-------- TASK INPUT --------

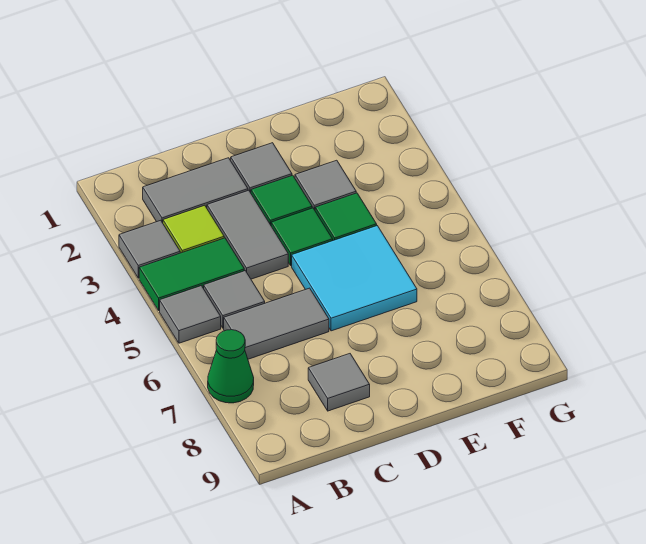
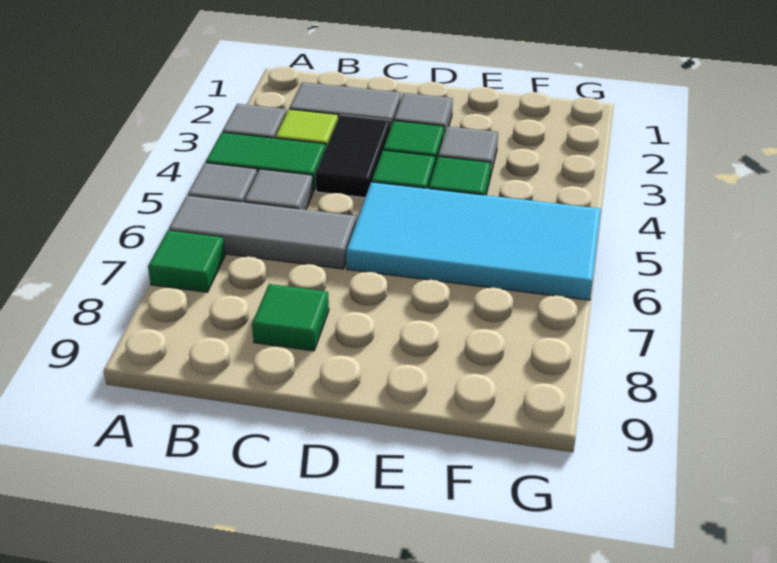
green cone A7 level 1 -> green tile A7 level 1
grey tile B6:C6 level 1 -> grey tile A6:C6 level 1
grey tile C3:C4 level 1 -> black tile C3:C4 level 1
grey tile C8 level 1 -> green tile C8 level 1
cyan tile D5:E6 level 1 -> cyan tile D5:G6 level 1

--------
-------- TASK INPUT --------

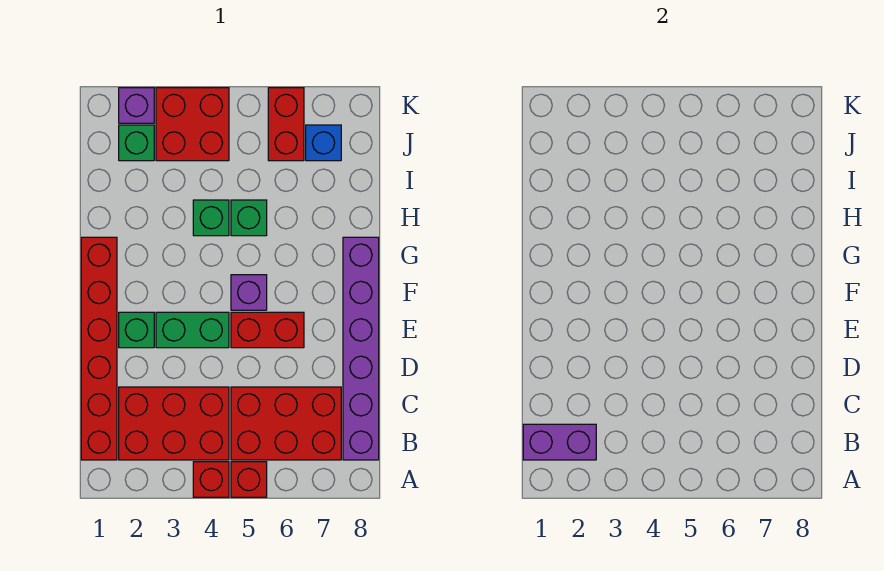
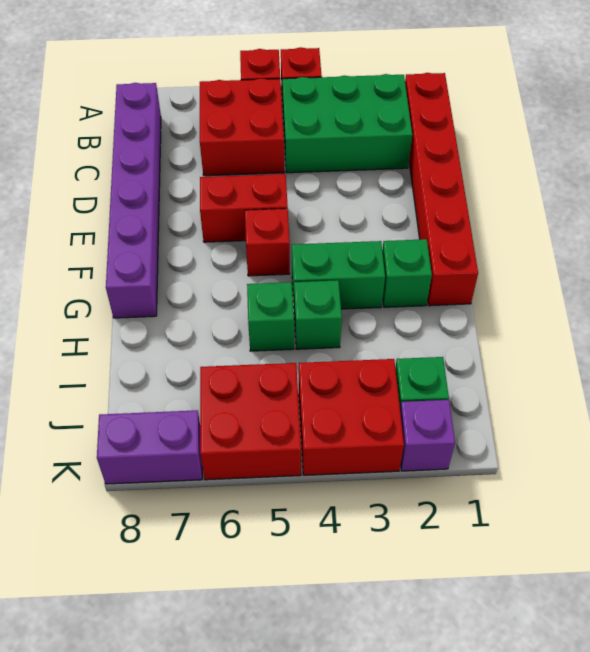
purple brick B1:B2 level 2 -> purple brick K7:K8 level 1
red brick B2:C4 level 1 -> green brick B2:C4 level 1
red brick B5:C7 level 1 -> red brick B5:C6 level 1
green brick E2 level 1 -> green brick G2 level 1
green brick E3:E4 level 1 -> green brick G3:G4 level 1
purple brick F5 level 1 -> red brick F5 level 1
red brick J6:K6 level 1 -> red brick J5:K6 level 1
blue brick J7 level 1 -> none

--------

Of the entries above, repeat exactly the lines between the line with "green cone A7" and the line with "cyan tile D5:E6", inclusive, and no others.

green cone A7 level 1 -> green tile A7 level 1
grey tile B6:C6 level 1 -> grey tile A6:C6 level 1
grey tile C3:C4 level 1 -> black tile C3:C4 level 1
grey tile C8 level 1 -> green tile C8 level 1
cyan tile D5:E6 level 1 -> cyan tile D5:G6 level 1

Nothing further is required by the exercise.